### [Records from a collection]
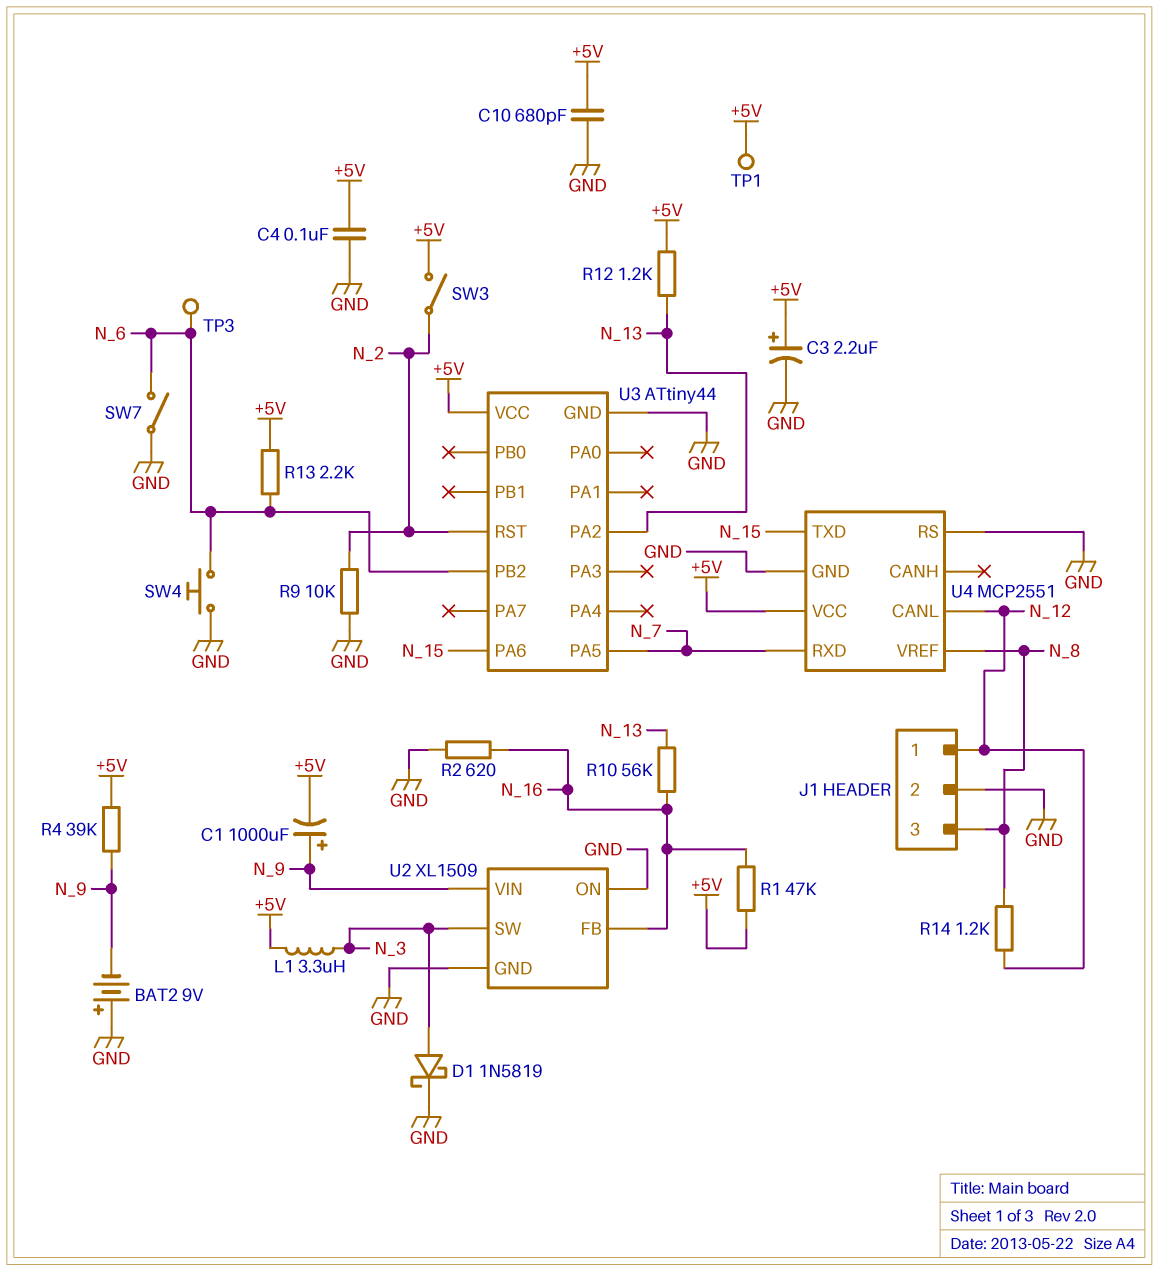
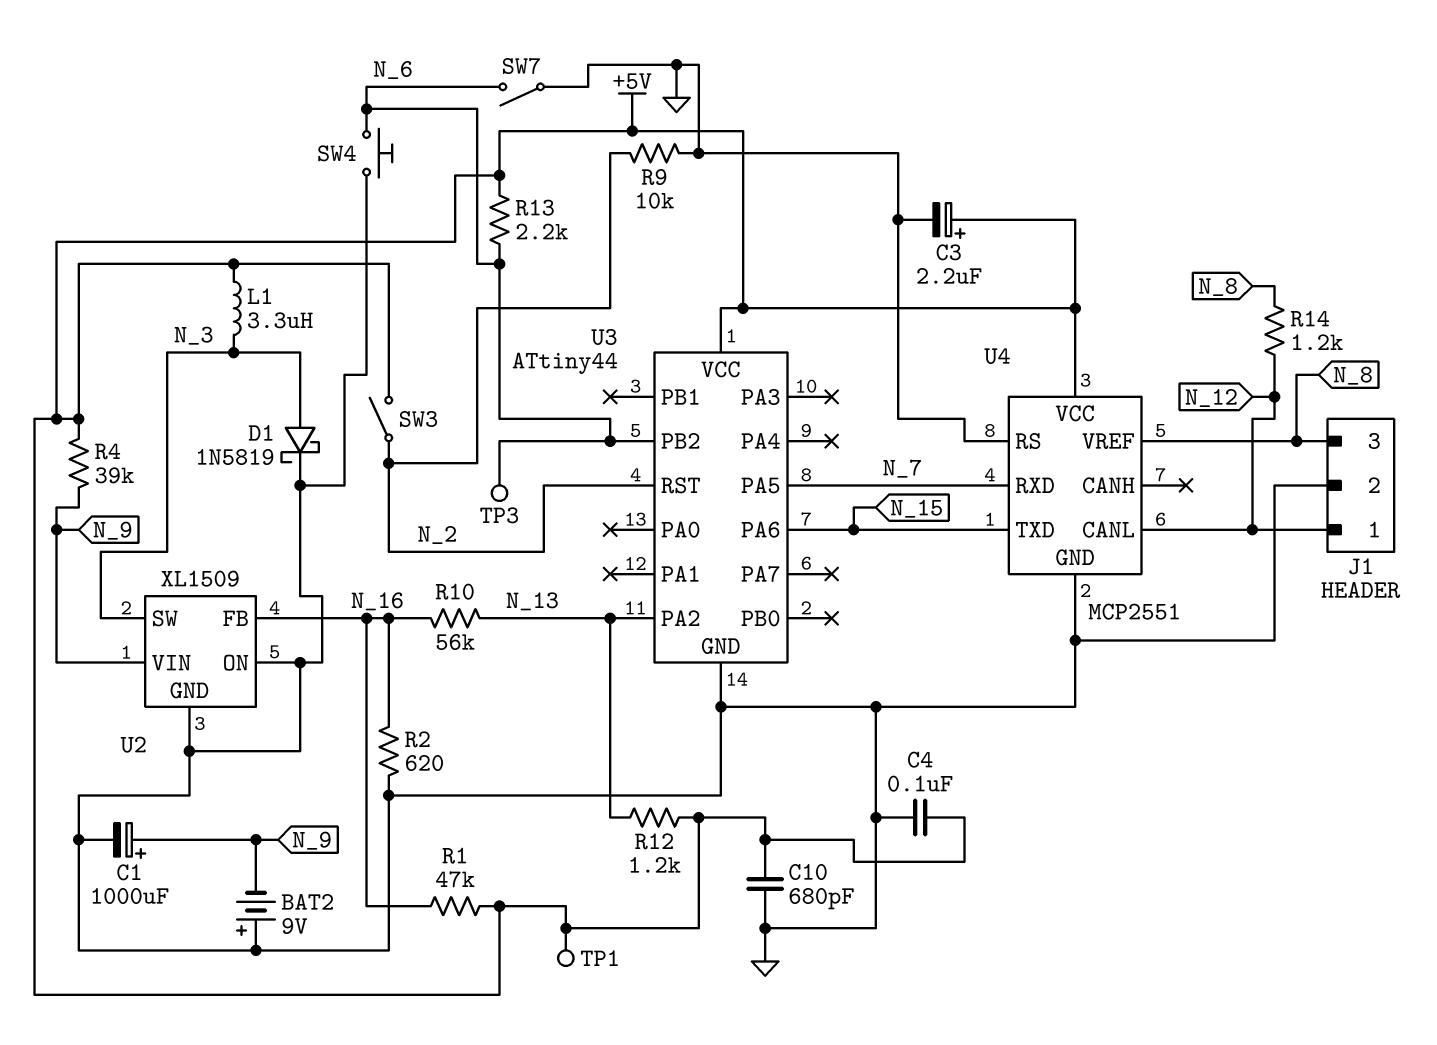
C1: 1000uF (plus N_9, minus +5V) -> 1000uF (plus N_9, minus GND)

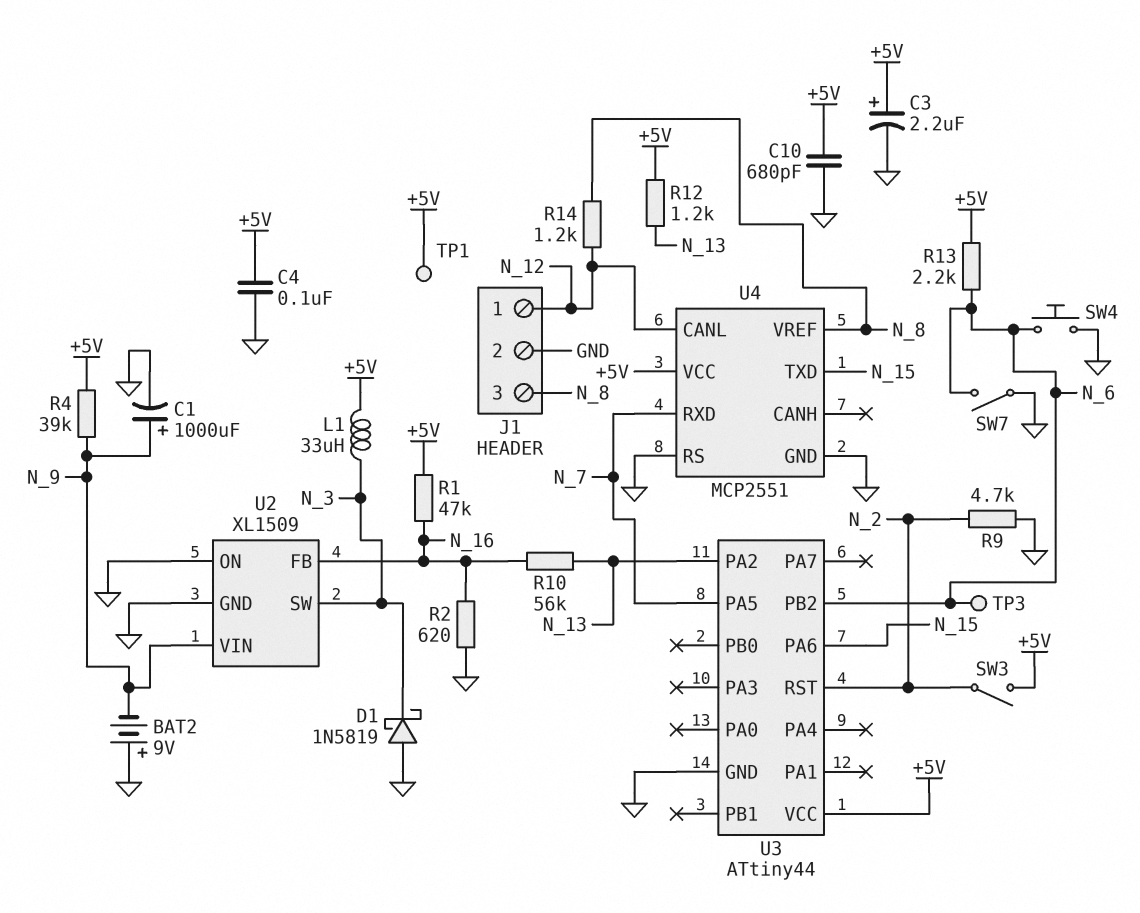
D1: schottky 1N5819 (A N_3, K GND) -> schottky 1N5819 (A GND, K N_3)
L1: 3.3uH (+5V, N_3) -> 33uH (+5V, N_3)
R9: 10k (GND, N_2) -> 4.7k (GND, N_2)

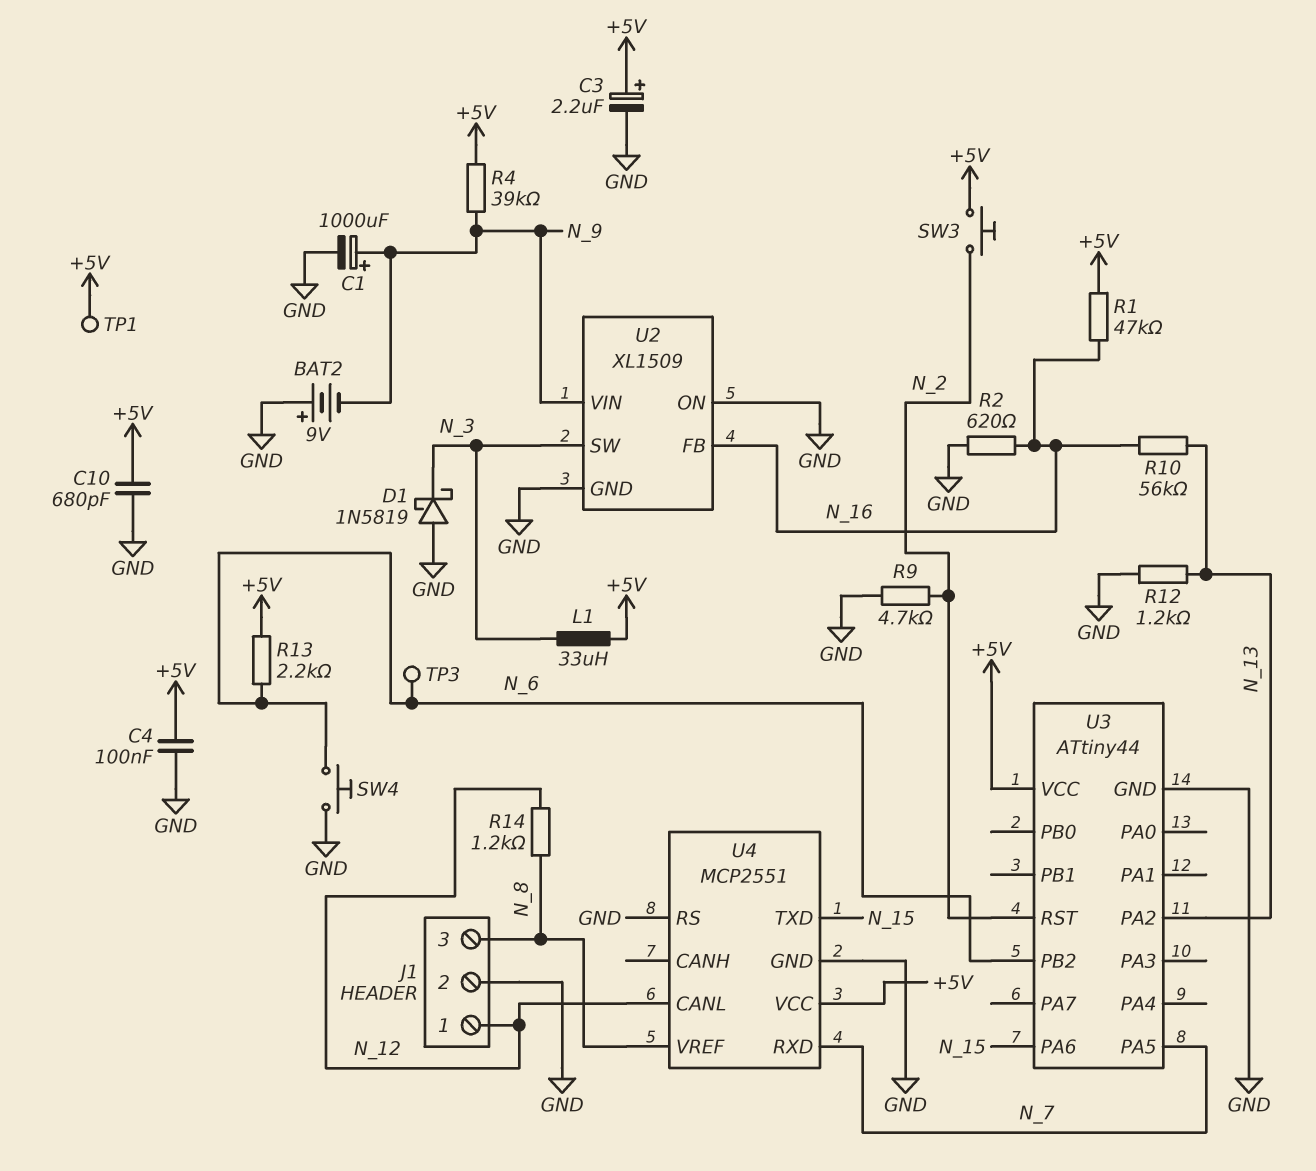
R12: 1.2k (+5V, N_13) -> 1.2k (GND, N_13)
SW3: switch (+5V, N_2) -> button (+5V, N_2)
SW7: switch (GND, N_6) -> none

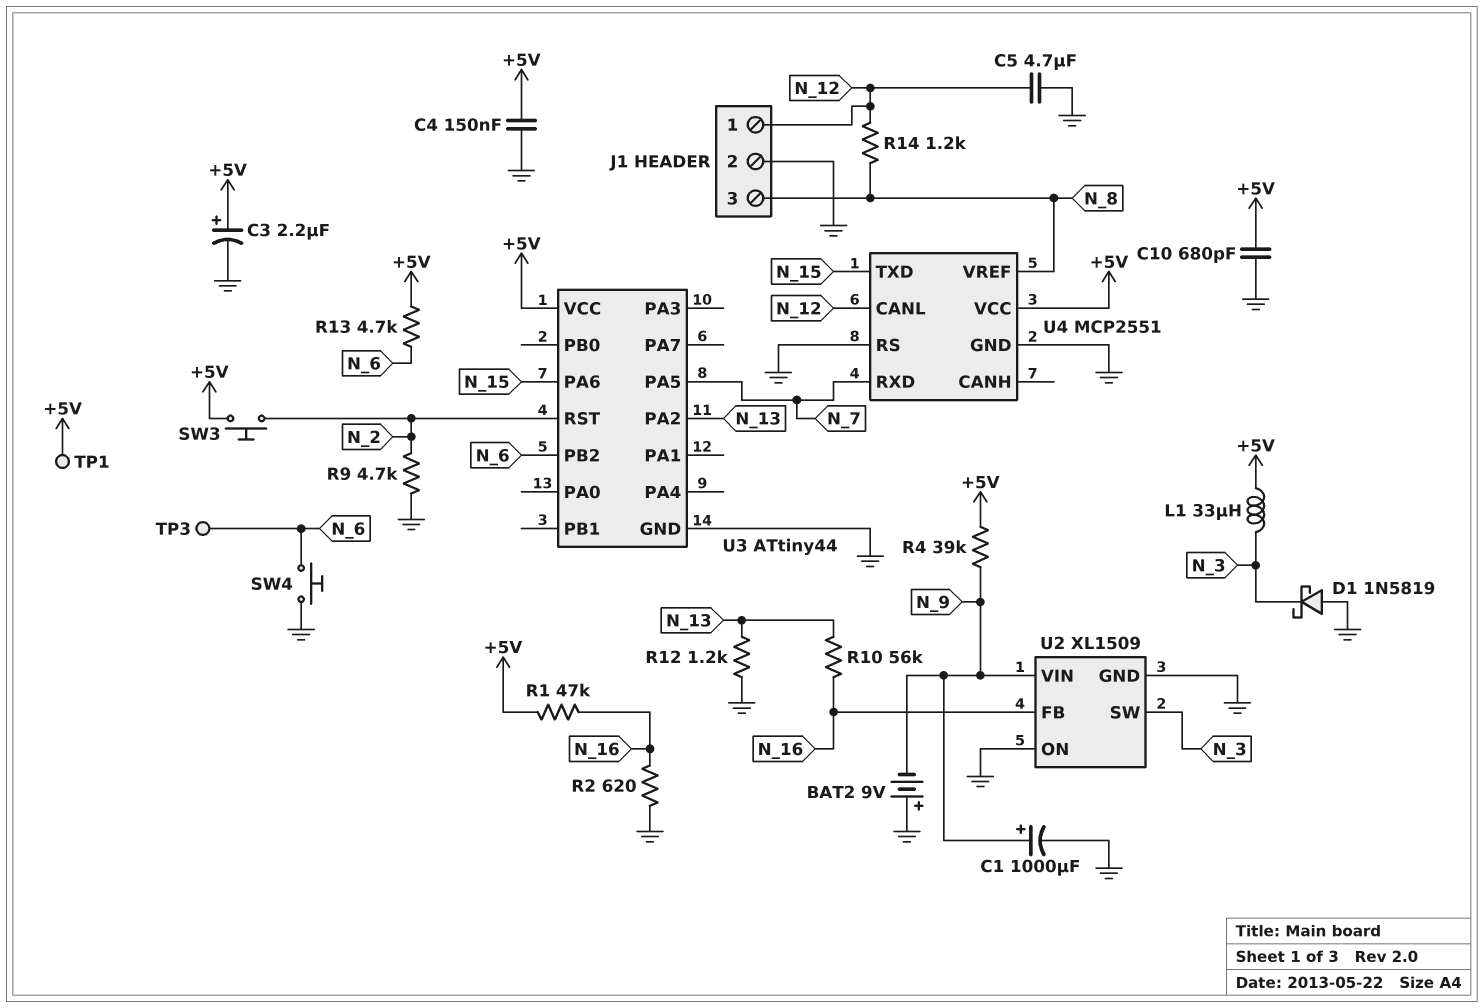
C4: 100nF (+5V, GND) -> 150nF (+5V, GND)
C5: none -> 4.7uF (GND, N_12)
R13: 2.2k (+5V, N_6) -> 4.7k (+5V, N_6)

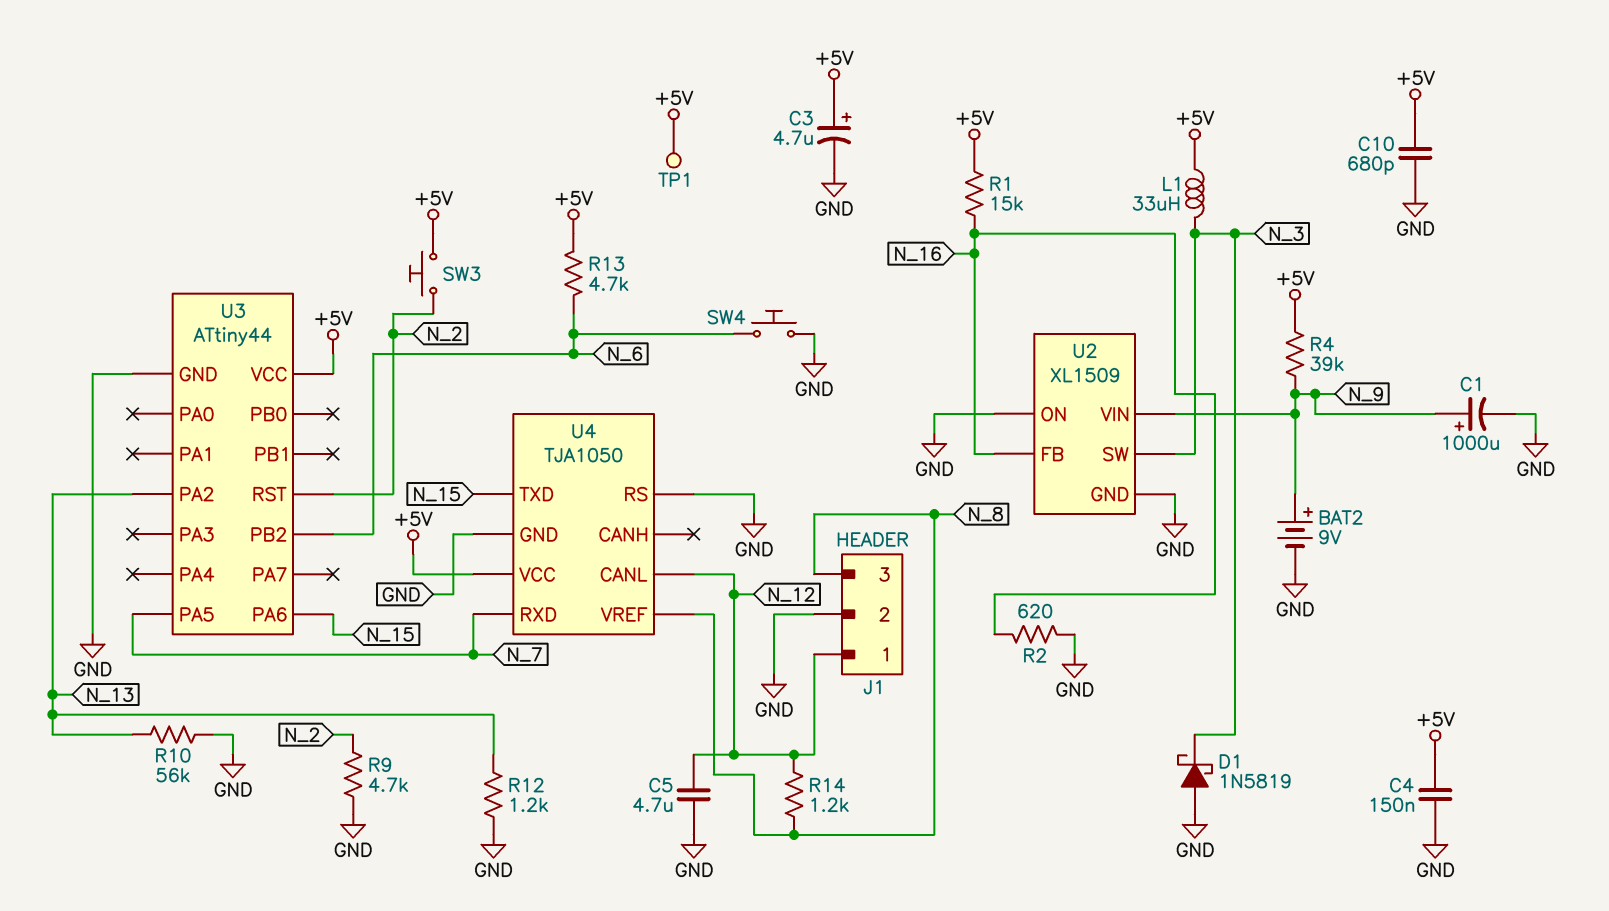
BAT2: 9V (plus GND, minus N_9) -> 9V (plus N_9, minus GND)
C3: 2.2uF (plus +5V, minus GND) -> 4.7uF (plus +5V, minus GND)
R1: 47k (+5V, N_16) -> 15k (+5V, N_16)
R10: 56k (N_13, N_16) -> 56k (GND, N_13)
TP3: test point (N_6) -> none
U4: MCP2551 -> TJA1050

### [What is needed]
All of the data must be set down exactly, with no pictures included.

### [Answer to this problem]
C1: 1000uF (plus N_9, minus +5V) -> 1000uF (plus N_9, minus GND)

D1: schottky 1N5819 (A N_3, K GND) -> schottky 1N5819 (A GND, K N_3)
L1: 3.3uH (+5V, N_3) -> 33uH (+5V, N_3)
R9: 10k (GND, N_2) -> 4.7k (GND, N_2)

R12: 1.2k (+5V, N_13) -> 1.2k (GND, N_13)
SW3: switch (+5V, N_2) -> button (+5V, N_2)
SW7: switch (GND, N_6) -> none

C4: 100nF (+5V, GND) -> 150nF (+5V, GND)
C5: none -> 4.7uF (GND, N_12)
R13: 2.2k (+5V, N_6) -> 4.7k (+5V, N_6)

BAT2: 9V (plus GND, minus N_9) -> 9V (plus N_9, minus GND)
C3: 2.2uF (plus +5V, minus GND) -> 4.7uF (plus +5V, minus GND)
R1: 47k (+5V, N_16) -> 15k (+5V, N_16)
R10: 56k (N_13, N_16) -> 56k (GND, N_13)
TP3: test point (N_6) -> none
U4: MCP2551 -> TJA1050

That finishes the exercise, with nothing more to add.